What you have to do
Copy the records verbatim from the line with "Provide the [X, Y]" to the line with "gecko [822, 707]", and leave the pictures out of your copy.

Records provided
-------

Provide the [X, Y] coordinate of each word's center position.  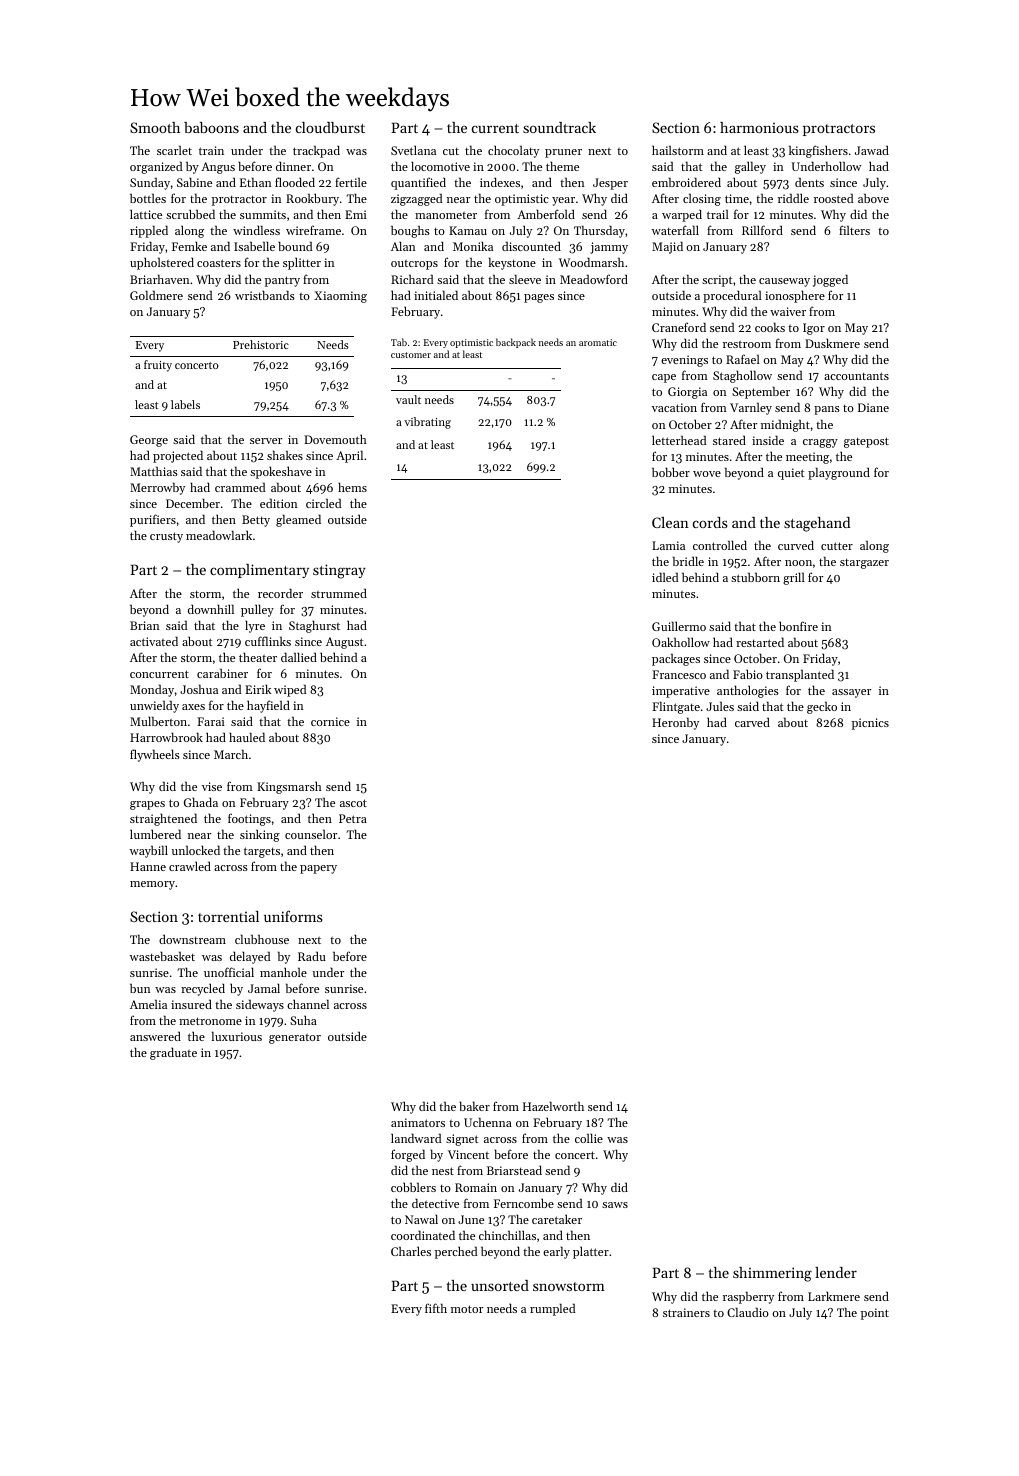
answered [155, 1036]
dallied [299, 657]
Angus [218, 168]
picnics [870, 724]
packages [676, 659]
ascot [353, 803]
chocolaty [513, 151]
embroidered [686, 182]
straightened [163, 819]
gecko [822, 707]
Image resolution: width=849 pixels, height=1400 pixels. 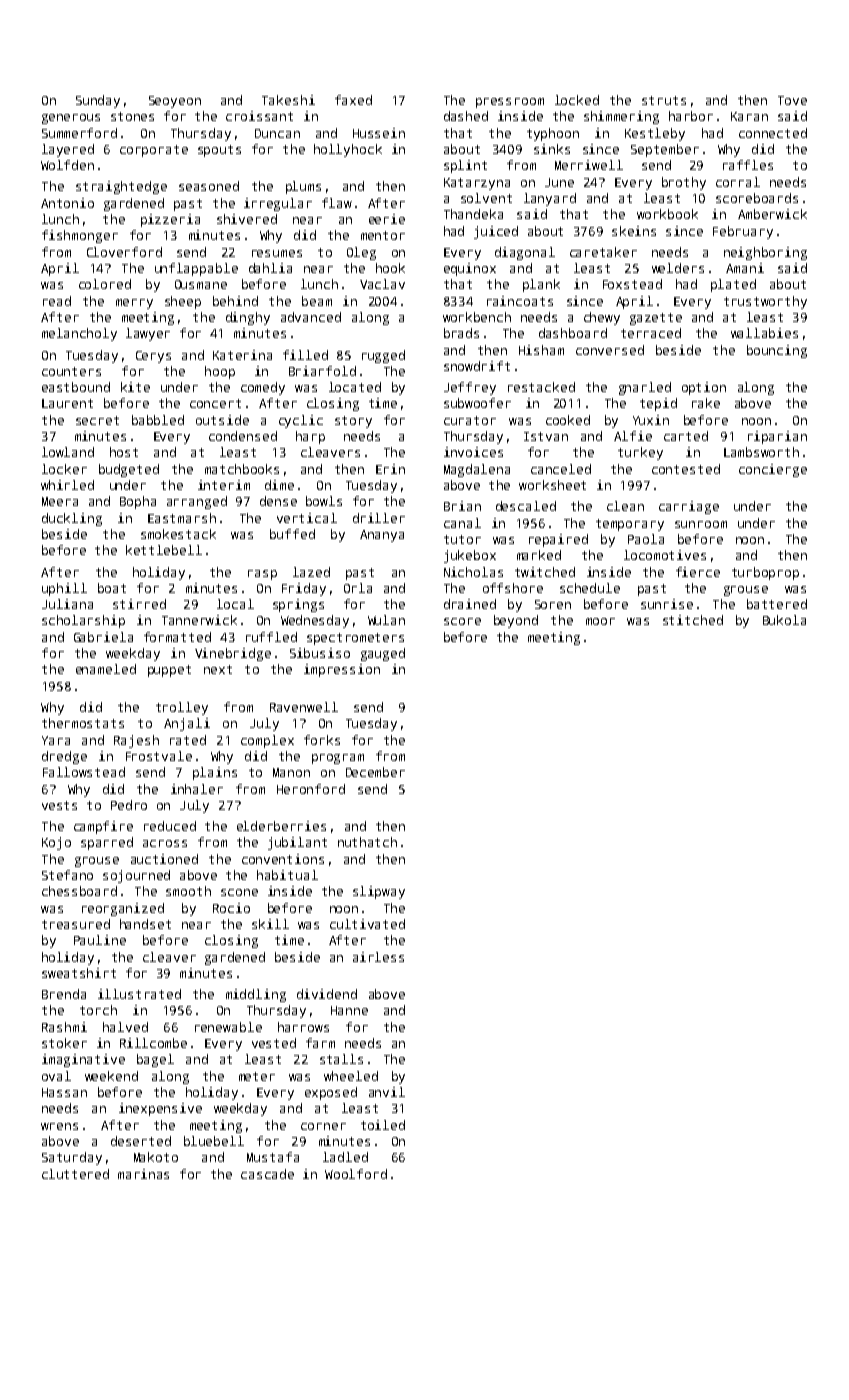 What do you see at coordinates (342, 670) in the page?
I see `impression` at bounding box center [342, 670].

-------

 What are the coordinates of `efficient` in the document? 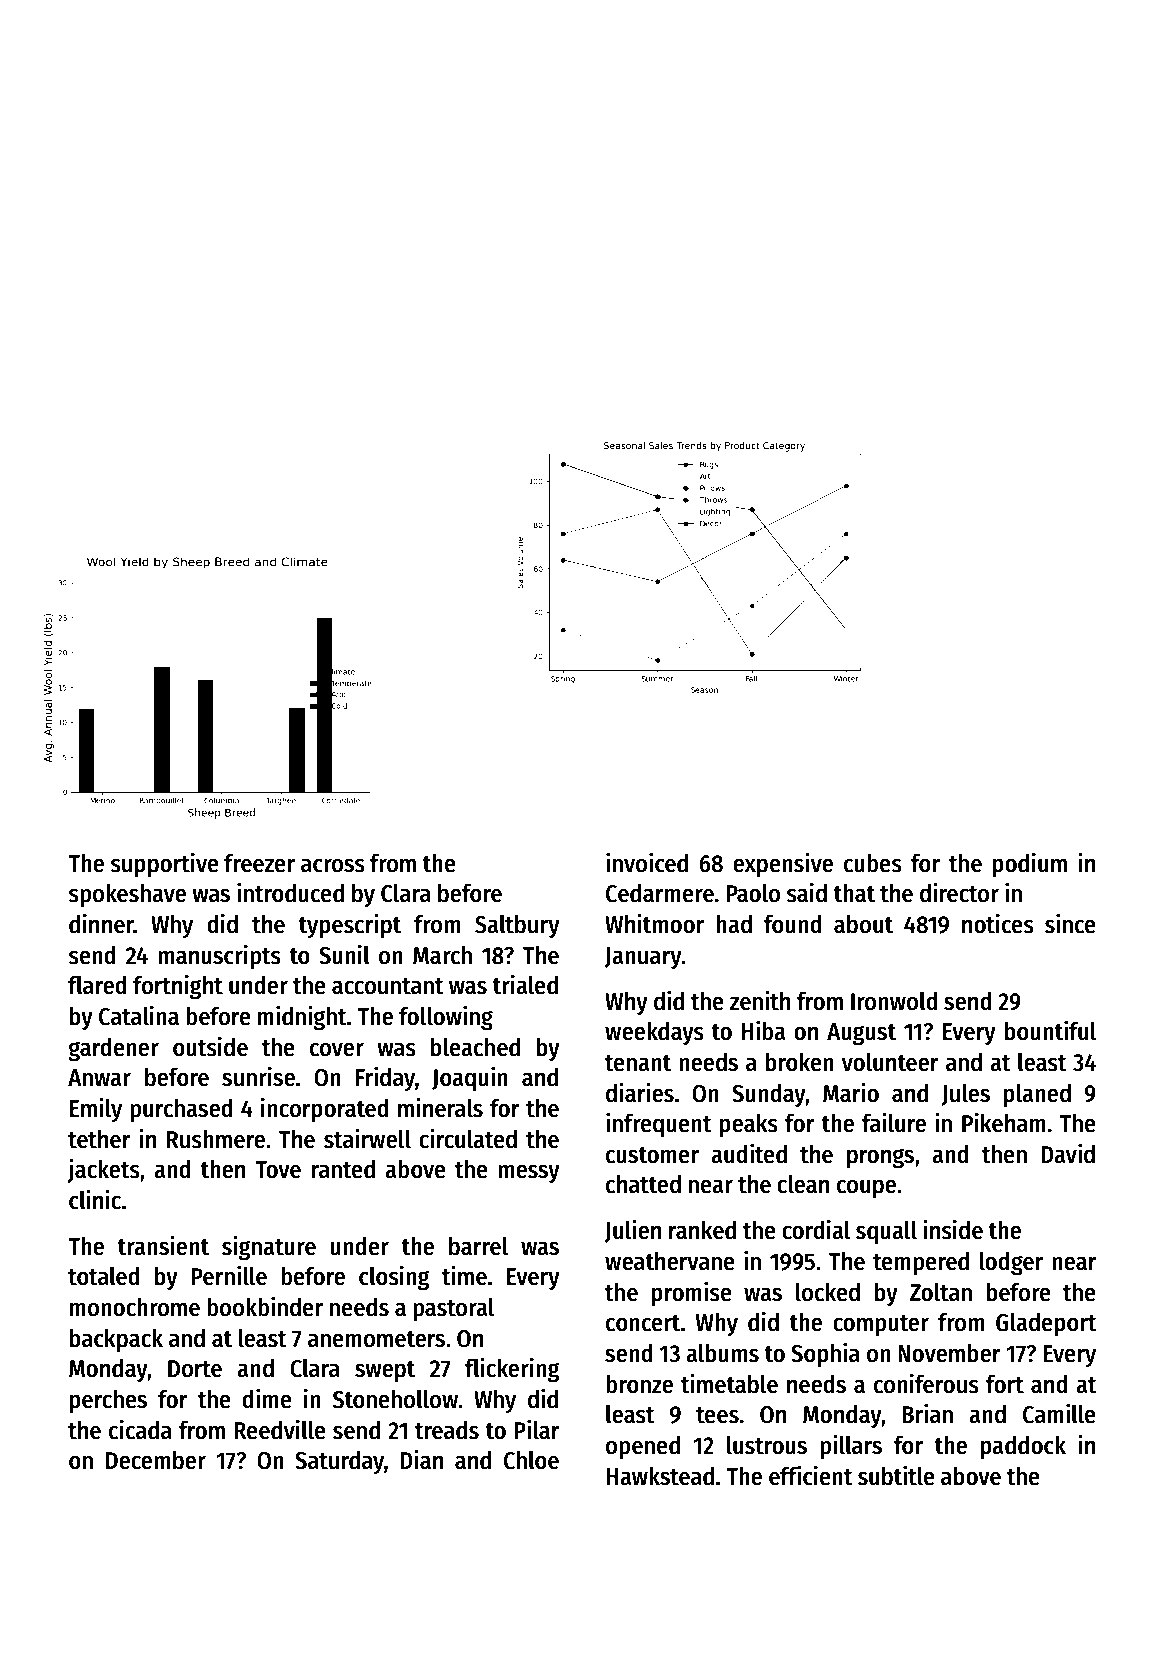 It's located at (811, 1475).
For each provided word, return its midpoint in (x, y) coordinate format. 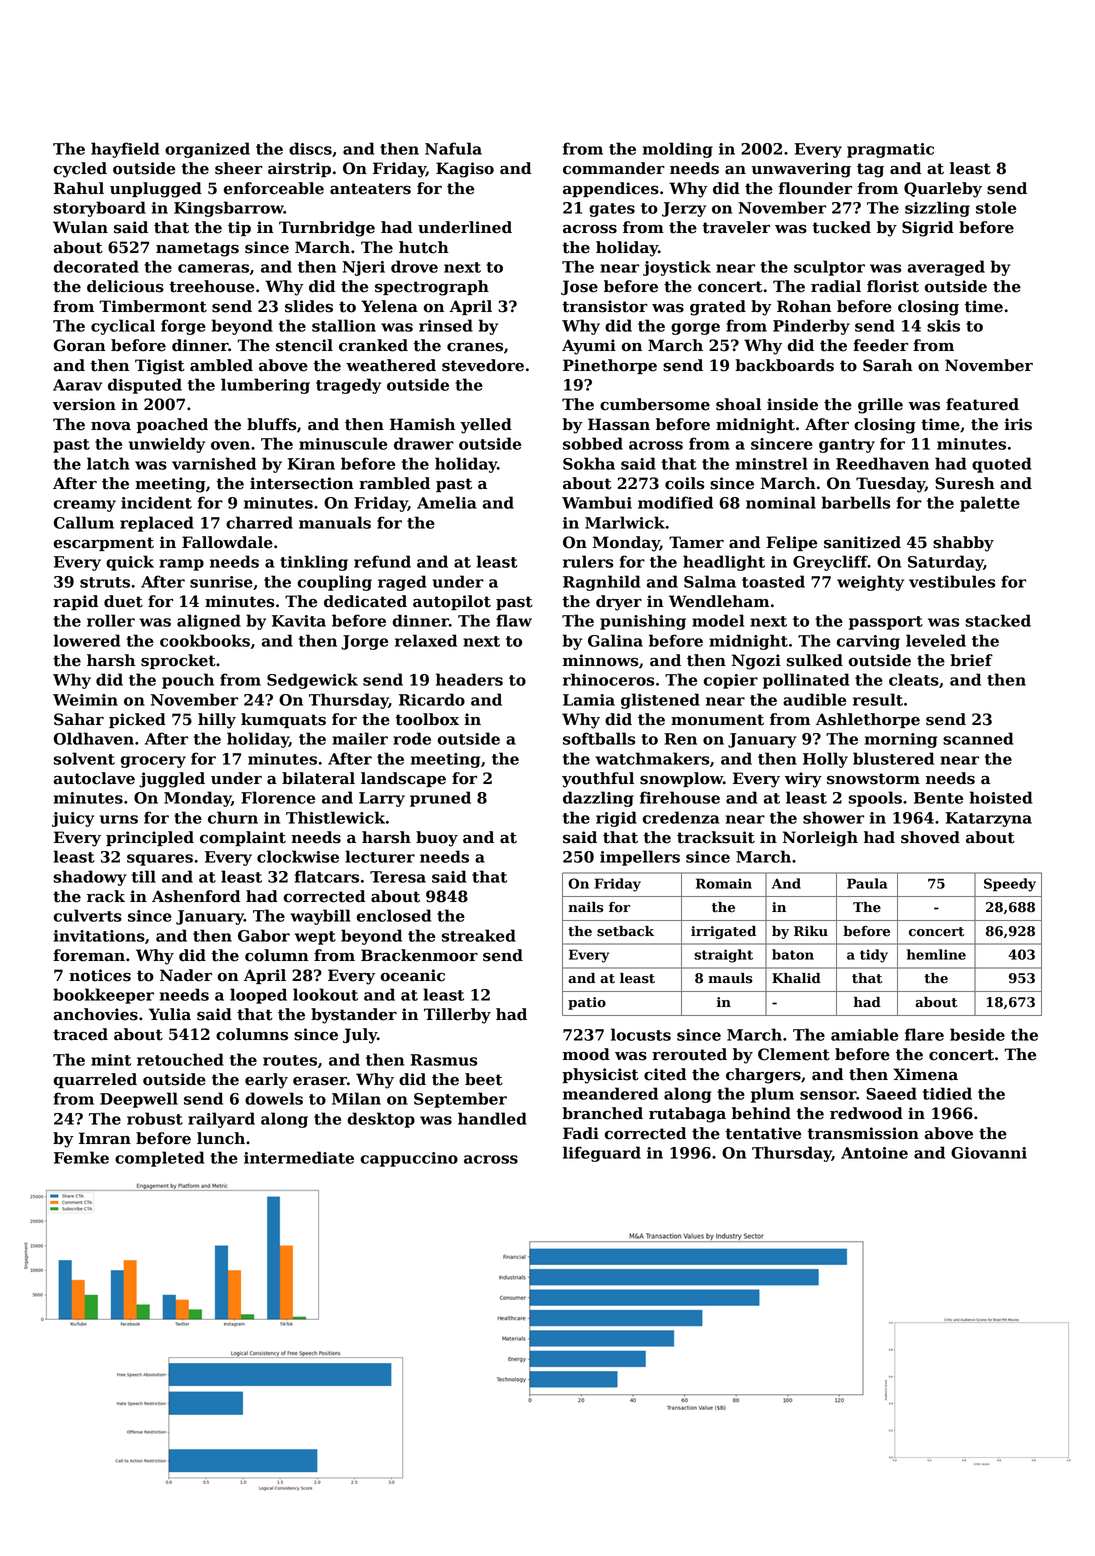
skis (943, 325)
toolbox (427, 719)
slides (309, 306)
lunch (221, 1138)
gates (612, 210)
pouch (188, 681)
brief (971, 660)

-------

Task response
Provide the [X, Y] coordinate of each word's center position.  
answered [155, 1036]
dallied [299, 657]
Angus [218, 168]
picnics [870, 724]
packages [676, 659]
ascot [353, 803]
chocolaty [513, 151]
embroidered [686, 182]
straightened [163, 819]
gecko [822, 707]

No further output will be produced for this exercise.